A faithful transcription of all the entries below is needed, without the pictures.
BEGIN Data shown
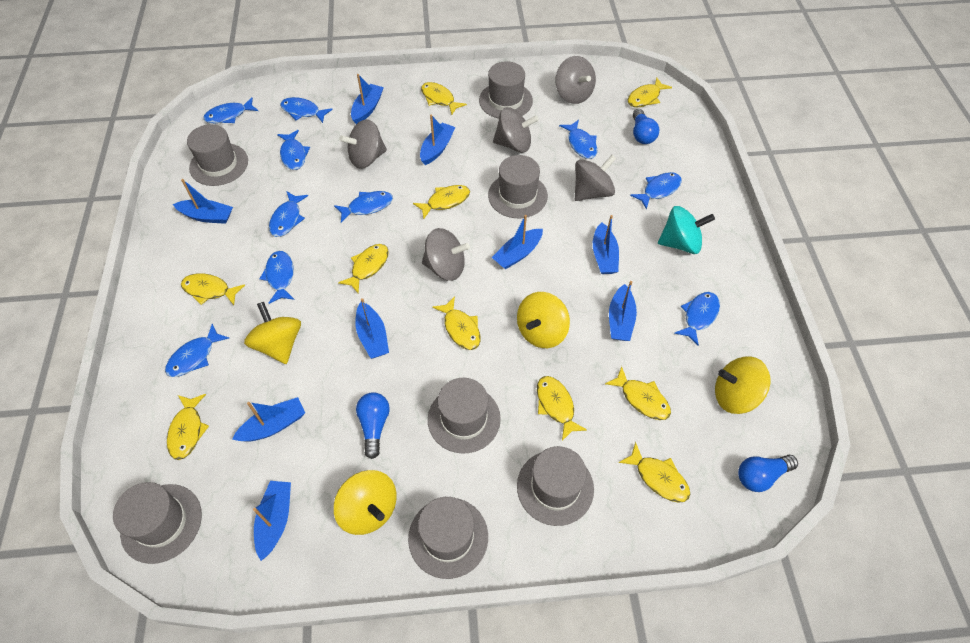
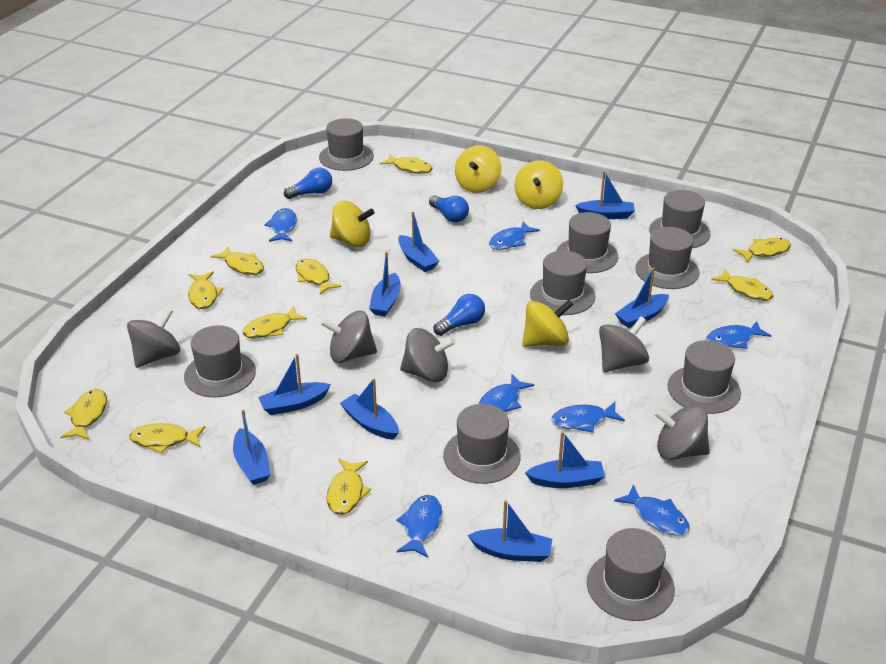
blue fish: 10 -> 7
grey hat: 7 -> 9
turquoise spinning top: 1 -> 0

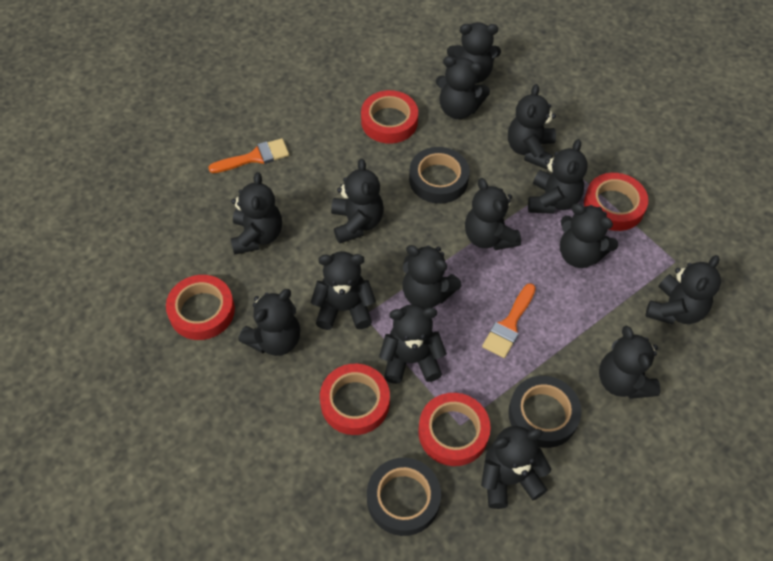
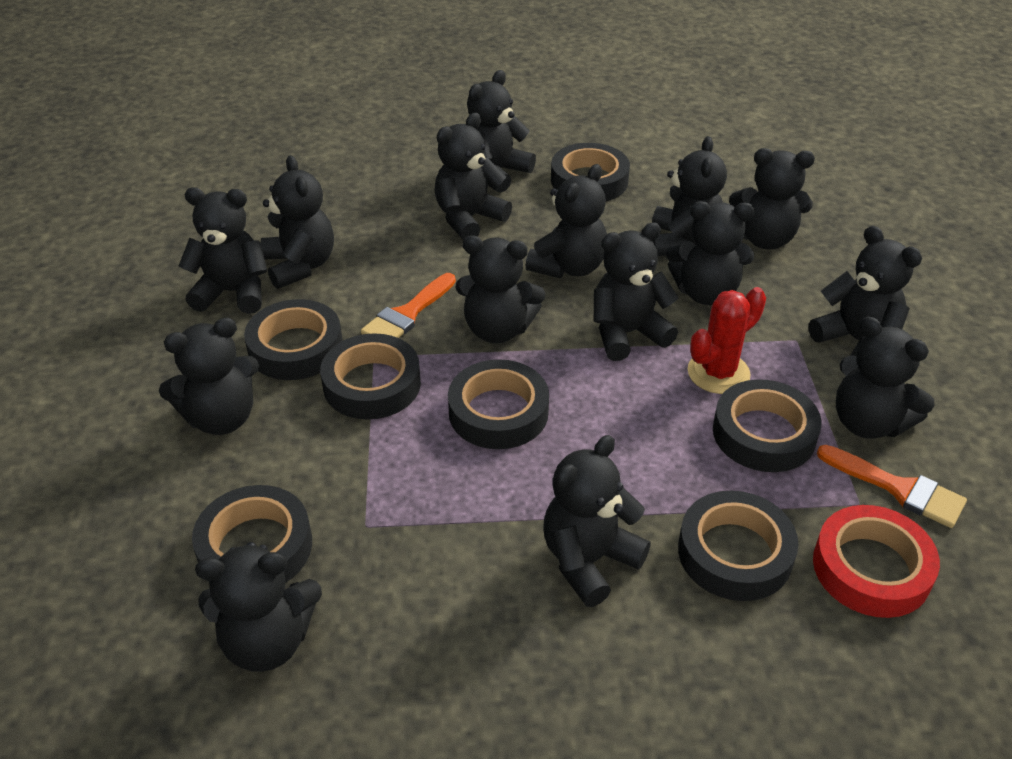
black tape: 3 -> 7
red cactus: 0 -> 1
red tape: 5 -> 1

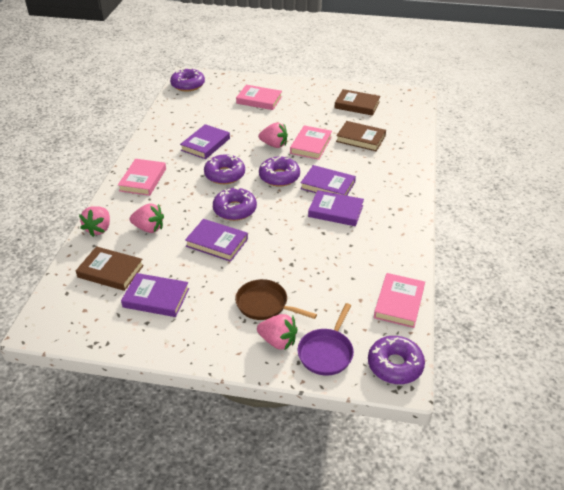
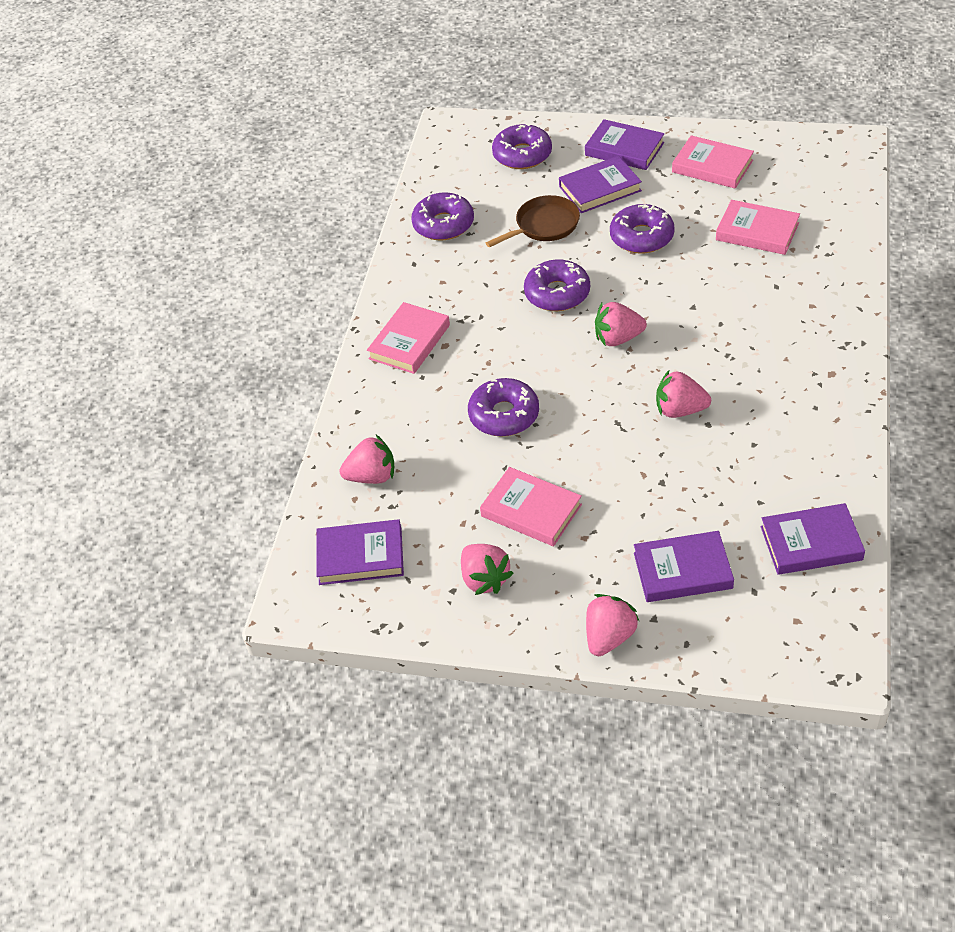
brown book: 3 -> 0
pink strawberry: 4 -> 5
purple pan: 1 -> 0

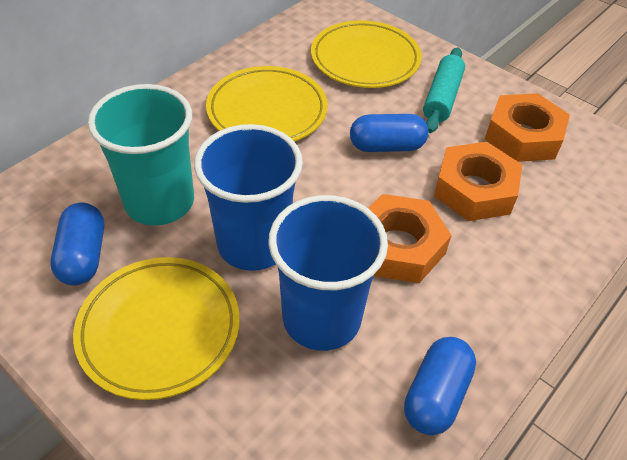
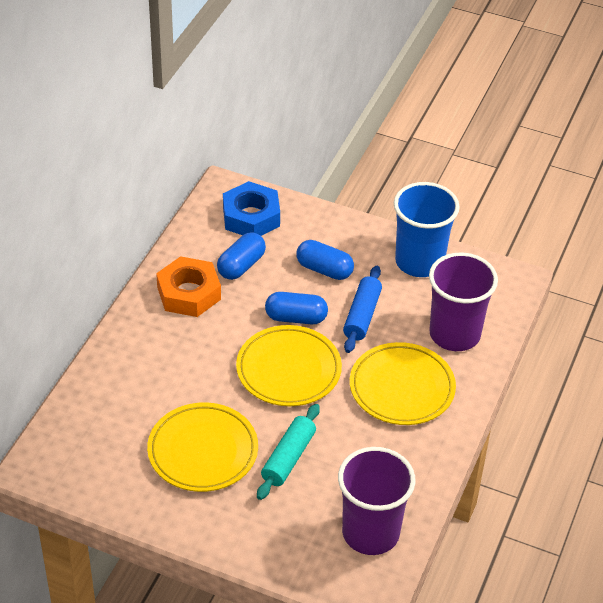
blue cup: 2 -> 1
blue nut: 0 -> 1
blue rolling pin: 0 -> 1
orange nut: 3 -> 1
purple cup: 0 -> 2
turquoise cup: 1 -> 0

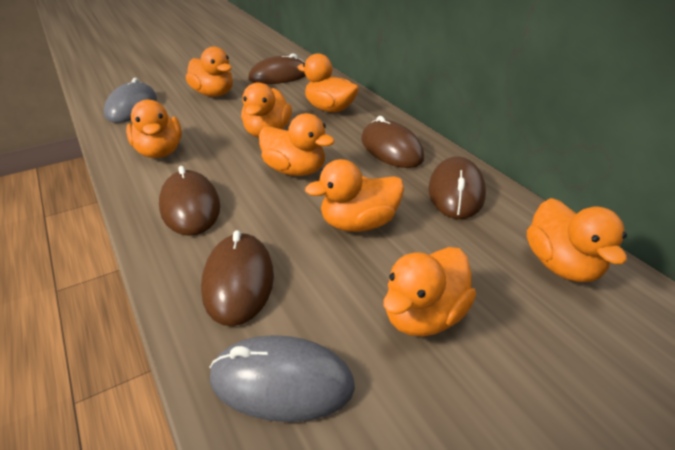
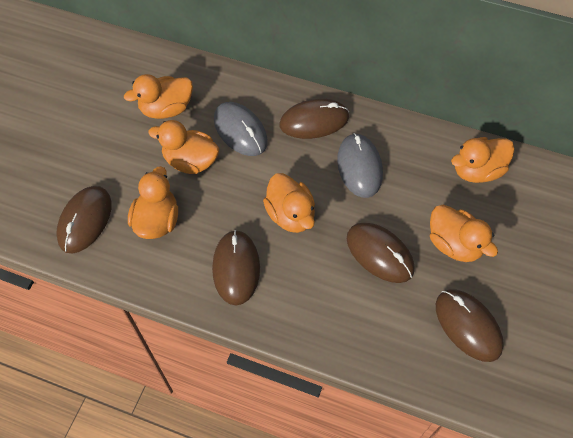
orange duck: 8 -> 6

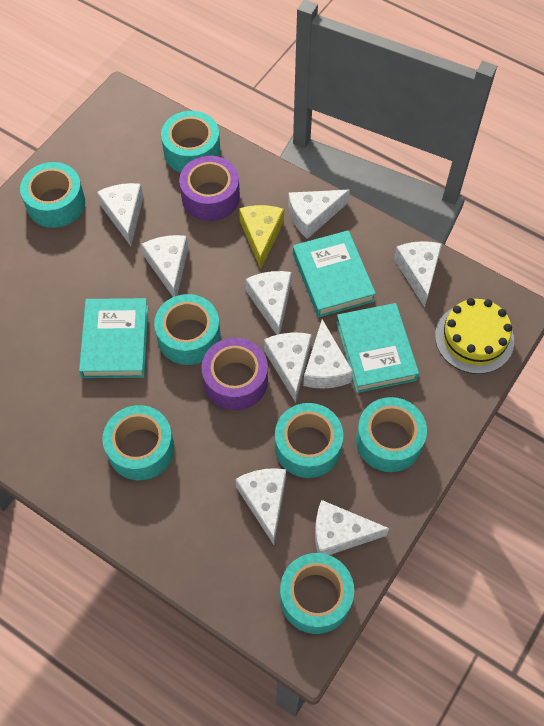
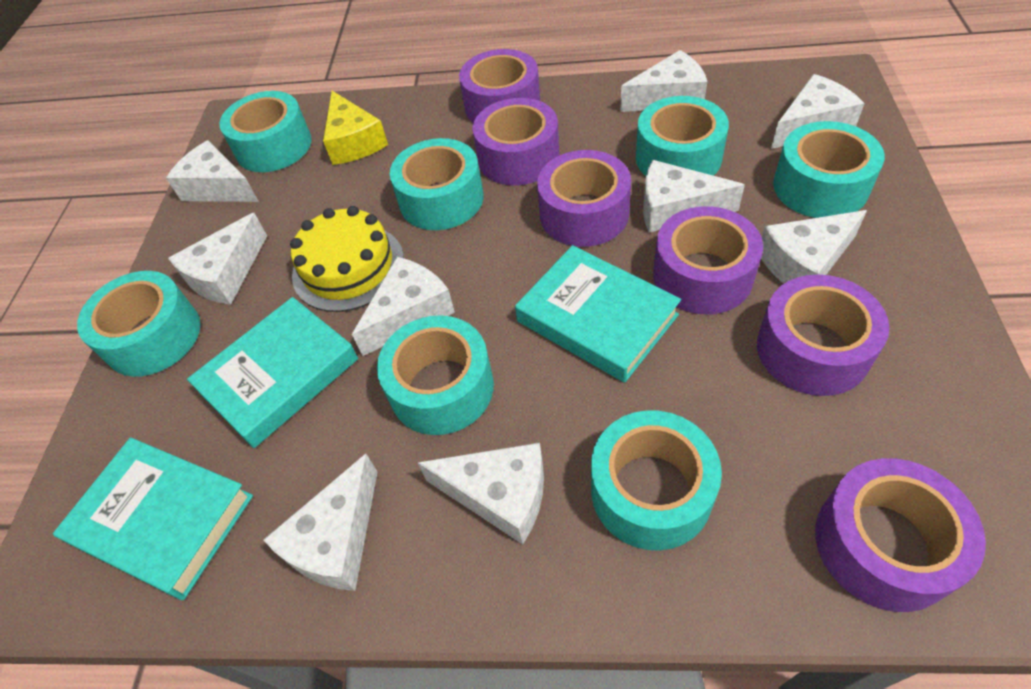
purple tape: 2 -> 6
END Data shown
Reply to the task:
blue fish: 10 -> 7
grey hat: 7 -> 9
turquoise spinning top: 1 -> 0

black tape: 3 -> 7
red cactus: 0 -> 1
red tape: 5 -> 1

brown book: 3 -> 0
pink strawberry: 4 -> 5
purple pan: 1 -> 0

blue cup: 2 -> 1
blue nut: 0 -> 1
blue rolling pin: 0 -> 1
orange nut: 3 -> 1
purple cup: 0 -> 2
turquoise cup: 1 -> 0

orange duck: 8 -> 6

purple tape: 2 -> 6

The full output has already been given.